#### WHAT IS BEING ASKED:
Count the lines below in which "orange" appears, then give that number by itself.

Start of GIVEN DATA

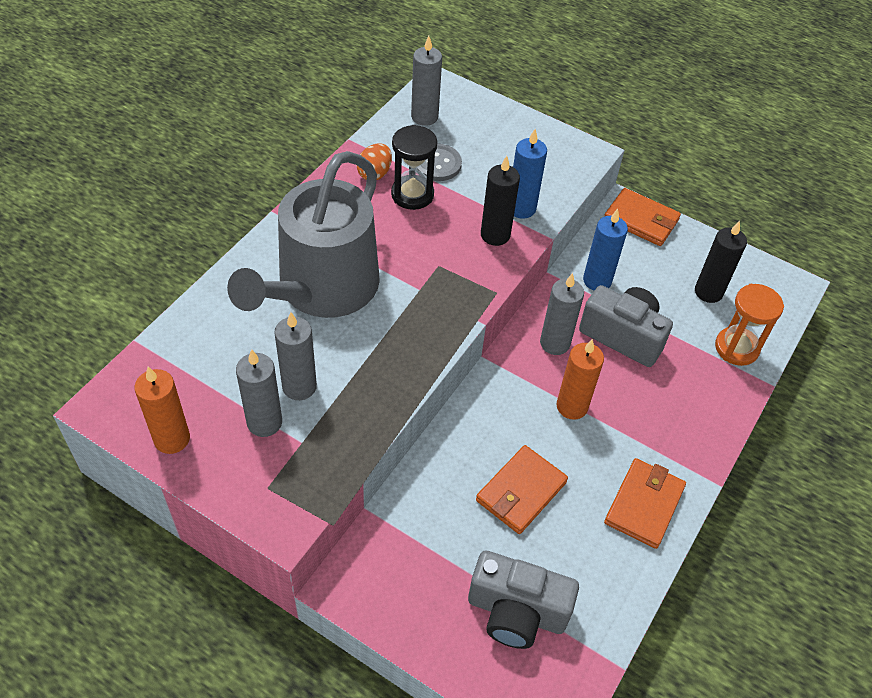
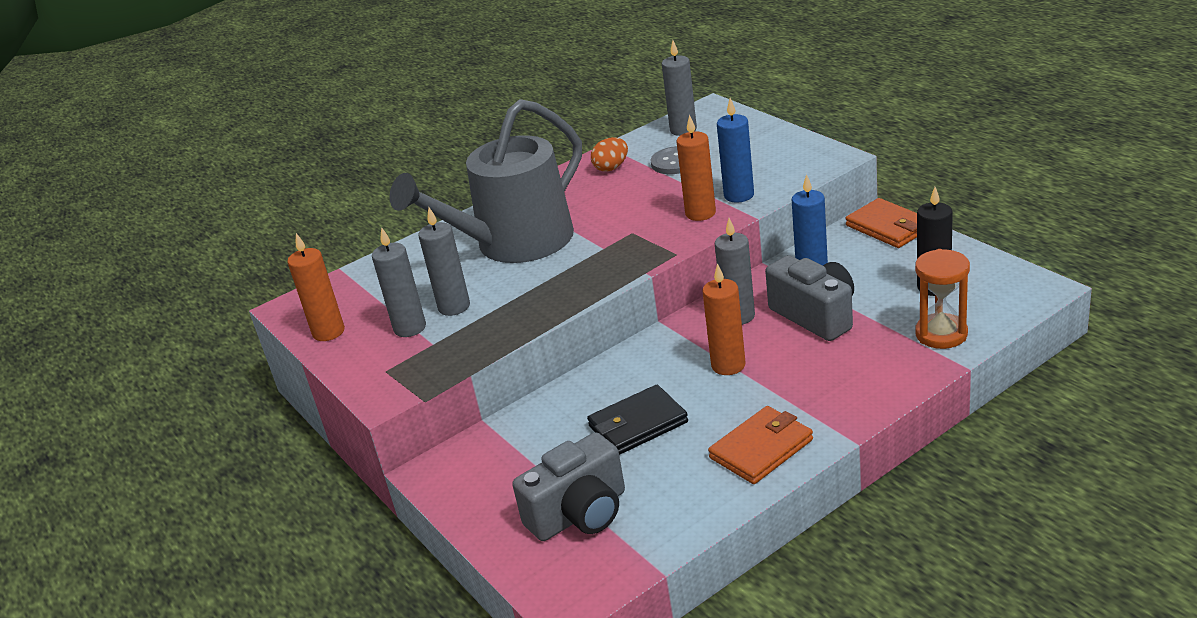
camera: 30 degrees right, 20 degrees down
(412, 194) = (638, 183): black hourglass -> none
(495, 235) = (700, 213): black candle -> orange candle
(516, 612) = (580, 514): grey camera -> grey camera turned 75 degrees counterclockwise
(521, 491) = (638, 424): orange wallet -> black wallet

End of GIVEN DATA

#### RESPONSE BOX:
2